Problem statement: Below are records; reproduce exactly the lines from the one that has "red square: (121, 116) -> (117, 91), moved" through the one that has "red star: (744, 365) -> (758, 367), size x1.5", ends included, and nothing more.

Records shown:
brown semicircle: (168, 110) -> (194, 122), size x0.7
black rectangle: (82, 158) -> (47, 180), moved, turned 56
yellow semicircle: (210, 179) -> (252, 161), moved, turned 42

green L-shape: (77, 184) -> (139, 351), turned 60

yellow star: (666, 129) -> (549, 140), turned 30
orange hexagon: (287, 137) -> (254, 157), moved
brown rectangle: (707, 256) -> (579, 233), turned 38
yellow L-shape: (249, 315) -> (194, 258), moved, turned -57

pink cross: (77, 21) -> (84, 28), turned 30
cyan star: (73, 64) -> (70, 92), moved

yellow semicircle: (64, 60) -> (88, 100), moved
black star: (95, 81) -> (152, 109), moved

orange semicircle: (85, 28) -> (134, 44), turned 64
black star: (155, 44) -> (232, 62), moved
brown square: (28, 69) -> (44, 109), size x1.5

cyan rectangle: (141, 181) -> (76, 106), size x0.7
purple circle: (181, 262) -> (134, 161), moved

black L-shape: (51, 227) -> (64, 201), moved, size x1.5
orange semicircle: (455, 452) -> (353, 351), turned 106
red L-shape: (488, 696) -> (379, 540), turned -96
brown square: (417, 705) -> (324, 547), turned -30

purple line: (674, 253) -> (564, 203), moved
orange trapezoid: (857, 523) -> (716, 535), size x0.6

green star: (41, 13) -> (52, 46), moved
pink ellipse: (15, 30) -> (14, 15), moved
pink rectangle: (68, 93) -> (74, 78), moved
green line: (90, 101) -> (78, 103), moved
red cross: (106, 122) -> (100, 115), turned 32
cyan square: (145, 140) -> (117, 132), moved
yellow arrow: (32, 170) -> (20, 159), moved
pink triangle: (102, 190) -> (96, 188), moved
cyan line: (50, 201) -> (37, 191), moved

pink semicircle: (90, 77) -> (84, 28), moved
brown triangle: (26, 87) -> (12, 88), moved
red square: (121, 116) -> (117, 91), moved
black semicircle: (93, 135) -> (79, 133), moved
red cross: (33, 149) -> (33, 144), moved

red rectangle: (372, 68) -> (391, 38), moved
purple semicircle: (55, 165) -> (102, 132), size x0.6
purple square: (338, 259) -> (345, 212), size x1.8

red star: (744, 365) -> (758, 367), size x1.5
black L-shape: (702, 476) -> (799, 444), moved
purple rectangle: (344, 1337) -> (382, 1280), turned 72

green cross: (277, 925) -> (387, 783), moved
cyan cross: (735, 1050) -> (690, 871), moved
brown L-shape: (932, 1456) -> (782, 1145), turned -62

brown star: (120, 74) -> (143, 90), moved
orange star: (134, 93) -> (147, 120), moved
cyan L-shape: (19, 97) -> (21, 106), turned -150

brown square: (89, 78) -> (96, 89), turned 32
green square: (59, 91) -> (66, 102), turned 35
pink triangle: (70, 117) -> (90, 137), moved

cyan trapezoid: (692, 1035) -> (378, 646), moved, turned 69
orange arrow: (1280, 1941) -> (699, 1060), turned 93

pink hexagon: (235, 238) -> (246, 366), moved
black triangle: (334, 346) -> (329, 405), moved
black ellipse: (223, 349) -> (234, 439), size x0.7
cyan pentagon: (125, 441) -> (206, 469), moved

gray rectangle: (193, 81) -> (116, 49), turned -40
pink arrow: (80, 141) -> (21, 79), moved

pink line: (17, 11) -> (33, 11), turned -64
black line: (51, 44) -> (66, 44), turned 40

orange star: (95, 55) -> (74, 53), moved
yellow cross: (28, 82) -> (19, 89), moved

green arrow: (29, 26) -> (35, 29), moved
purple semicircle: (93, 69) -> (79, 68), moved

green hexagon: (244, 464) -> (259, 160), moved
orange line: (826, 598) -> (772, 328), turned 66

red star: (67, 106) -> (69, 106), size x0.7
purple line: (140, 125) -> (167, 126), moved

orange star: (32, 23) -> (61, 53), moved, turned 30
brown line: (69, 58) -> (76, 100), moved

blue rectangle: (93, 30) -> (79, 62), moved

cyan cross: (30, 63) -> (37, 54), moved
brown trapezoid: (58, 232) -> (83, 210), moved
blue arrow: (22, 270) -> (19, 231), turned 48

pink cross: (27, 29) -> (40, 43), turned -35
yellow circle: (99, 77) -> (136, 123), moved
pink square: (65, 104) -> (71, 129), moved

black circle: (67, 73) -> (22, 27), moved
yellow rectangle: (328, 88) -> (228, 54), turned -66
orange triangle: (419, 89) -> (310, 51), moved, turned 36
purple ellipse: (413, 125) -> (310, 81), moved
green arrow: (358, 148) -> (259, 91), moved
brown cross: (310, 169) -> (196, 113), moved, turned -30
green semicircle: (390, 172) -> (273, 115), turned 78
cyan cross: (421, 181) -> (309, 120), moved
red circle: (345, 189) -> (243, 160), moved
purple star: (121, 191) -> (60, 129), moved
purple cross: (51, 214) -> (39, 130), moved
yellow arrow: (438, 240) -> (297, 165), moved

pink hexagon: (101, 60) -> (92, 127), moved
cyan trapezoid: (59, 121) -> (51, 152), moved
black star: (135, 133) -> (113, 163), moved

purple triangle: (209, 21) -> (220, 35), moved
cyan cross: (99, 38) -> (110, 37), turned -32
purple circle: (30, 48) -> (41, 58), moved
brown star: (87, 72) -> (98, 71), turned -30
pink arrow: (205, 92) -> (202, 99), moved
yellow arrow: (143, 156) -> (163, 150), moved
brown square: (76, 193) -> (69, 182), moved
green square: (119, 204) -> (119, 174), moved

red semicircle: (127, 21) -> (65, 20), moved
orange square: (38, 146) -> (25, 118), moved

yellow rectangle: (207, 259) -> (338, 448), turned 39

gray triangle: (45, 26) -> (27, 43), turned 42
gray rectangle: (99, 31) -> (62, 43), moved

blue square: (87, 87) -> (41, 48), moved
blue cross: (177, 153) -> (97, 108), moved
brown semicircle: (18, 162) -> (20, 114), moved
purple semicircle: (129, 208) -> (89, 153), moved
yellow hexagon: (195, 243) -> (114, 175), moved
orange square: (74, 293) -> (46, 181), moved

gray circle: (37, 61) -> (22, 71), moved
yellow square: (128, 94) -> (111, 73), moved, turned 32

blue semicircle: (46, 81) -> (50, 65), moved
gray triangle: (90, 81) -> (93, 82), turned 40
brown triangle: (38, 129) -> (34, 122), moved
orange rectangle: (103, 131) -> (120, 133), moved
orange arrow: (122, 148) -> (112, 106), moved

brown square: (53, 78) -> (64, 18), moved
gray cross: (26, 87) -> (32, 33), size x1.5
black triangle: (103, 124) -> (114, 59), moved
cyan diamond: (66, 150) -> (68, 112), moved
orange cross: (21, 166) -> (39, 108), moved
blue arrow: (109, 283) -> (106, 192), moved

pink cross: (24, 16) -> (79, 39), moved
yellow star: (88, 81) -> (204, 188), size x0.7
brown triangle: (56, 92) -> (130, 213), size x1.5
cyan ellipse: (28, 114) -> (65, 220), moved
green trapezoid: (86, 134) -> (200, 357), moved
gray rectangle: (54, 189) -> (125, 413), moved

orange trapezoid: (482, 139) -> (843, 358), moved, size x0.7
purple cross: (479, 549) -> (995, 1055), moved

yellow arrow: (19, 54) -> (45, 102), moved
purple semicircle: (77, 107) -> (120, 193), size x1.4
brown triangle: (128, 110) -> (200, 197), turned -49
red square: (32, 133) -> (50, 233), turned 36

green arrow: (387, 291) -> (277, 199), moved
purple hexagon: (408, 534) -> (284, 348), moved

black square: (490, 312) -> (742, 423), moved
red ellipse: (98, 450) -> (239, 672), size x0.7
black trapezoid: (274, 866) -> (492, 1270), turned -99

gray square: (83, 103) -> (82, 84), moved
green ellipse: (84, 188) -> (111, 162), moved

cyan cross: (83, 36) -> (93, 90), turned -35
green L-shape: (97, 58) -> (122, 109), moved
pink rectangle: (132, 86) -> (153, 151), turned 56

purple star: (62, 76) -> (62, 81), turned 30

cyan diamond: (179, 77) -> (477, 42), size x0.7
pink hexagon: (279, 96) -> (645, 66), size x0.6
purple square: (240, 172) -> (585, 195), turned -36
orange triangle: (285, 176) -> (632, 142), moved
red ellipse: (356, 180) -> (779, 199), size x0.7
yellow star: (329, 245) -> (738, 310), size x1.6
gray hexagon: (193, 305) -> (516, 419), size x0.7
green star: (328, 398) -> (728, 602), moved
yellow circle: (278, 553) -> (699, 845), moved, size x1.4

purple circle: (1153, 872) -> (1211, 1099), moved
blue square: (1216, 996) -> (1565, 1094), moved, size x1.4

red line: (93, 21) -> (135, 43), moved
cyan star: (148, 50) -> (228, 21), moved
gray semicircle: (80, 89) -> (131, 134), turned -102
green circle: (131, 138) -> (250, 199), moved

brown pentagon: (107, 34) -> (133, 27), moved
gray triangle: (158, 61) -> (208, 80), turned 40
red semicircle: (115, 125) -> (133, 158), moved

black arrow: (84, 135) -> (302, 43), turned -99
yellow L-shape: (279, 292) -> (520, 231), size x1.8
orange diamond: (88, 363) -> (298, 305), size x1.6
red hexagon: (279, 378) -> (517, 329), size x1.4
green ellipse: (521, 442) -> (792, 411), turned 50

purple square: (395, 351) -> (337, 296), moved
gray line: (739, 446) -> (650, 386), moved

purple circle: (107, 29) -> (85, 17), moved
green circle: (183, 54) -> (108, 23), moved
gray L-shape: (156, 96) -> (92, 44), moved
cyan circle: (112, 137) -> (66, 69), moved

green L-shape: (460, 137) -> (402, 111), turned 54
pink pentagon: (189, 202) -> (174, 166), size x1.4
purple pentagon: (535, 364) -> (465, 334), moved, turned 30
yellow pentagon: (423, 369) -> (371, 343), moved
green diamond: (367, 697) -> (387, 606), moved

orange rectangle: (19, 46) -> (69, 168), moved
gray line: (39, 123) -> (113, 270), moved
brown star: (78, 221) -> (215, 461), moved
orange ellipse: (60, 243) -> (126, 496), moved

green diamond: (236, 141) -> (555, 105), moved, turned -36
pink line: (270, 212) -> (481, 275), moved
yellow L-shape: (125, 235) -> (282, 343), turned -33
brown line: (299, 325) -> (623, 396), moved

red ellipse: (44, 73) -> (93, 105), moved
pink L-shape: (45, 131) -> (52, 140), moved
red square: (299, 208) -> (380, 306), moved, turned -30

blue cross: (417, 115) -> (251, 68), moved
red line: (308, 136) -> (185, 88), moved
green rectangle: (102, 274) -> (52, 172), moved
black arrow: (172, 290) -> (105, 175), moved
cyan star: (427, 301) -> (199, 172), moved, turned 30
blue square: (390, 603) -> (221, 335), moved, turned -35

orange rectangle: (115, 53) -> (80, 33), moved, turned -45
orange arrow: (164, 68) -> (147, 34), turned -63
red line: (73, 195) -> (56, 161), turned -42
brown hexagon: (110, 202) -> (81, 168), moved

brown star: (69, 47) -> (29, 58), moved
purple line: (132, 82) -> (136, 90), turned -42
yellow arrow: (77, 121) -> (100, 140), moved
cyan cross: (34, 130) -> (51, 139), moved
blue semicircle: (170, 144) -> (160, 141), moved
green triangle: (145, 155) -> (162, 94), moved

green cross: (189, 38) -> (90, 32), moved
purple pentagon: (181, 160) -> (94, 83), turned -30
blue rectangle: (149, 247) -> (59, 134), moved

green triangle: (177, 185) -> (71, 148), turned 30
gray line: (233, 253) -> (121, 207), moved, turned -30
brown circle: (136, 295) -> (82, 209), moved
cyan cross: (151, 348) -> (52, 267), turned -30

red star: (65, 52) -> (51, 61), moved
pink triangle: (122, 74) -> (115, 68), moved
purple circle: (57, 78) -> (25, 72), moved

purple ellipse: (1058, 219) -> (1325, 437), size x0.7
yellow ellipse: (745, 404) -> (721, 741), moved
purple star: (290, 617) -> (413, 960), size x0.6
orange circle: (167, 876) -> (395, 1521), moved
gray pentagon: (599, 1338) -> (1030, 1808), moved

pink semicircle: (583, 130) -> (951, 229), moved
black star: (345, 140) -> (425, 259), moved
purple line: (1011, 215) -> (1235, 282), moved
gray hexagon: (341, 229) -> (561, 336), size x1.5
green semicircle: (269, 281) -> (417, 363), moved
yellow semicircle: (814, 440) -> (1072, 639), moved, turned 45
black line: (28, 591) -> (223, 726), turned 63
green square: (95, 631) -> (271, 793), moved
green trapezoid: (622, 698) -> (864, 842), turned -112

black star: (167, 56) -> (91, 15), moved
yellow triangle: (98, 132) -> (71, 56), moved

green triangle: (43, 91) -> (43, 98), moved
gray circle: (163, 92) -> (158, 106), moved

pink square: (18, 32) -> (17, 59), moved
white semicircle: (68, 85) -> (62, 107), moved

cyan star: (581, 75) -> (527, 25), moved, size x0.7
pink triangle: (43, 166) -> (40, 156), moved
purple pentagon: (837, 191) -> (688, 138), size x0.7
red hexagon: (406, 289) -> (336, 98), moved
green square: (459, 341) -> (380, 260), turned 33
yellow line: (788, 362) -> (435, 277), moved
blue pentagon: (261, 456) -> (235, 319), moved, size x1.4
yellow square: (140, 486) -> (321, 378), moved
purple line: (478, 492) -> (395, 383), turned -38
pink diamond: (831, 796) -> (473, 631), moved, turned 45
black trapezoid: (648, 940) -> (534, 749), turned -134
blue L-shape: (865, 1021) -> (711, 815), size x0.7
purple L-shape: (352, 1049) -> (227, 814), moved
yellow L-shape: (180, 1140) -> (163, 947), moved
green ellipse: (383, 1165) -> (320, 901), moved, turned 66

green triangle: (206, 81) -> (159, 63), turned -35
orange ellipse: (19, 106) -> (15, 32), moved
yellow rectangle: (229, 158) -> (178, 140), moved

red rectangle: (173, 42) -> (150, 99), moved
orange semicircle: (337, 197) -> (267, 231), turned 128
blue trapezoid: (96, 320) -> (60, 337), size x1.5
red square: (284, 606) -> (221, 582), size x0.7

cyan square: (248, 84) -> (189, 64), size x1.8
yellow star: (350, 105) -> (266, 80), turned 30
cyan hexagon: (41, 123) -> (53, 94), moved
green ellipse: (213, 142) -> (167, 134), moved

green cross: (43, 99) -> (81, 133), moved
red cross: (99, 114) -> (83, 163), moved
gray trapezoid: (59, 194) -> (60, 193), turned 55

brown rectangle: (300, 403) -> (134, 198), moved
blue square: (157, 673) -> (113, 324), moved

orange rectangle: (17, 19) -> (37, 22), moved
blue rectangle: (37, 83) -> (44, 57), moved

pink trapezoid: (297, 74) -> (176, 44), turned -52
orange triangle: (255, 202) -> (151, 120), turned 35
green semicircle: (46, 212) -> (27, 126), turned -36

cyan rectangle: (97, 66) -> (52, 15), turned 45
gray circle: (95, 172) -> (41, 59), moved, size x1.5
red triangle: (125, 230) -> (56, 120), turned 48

Finished task:
red square: (121, 116) -> (117, 91), moved
black semicircle: (93, 135) -> (79, 133), moved
red cross: (33, 149) -> (33, 144), moved

red rectangle: (372, 68) -> (391, 38), moved
purple semicircle: (55, 165) -> (102, 132), size x0.6
purple square: (338, 259) -> (345, 212), size x1.8

red star: (744, 365) -> (758, 367), size x1.5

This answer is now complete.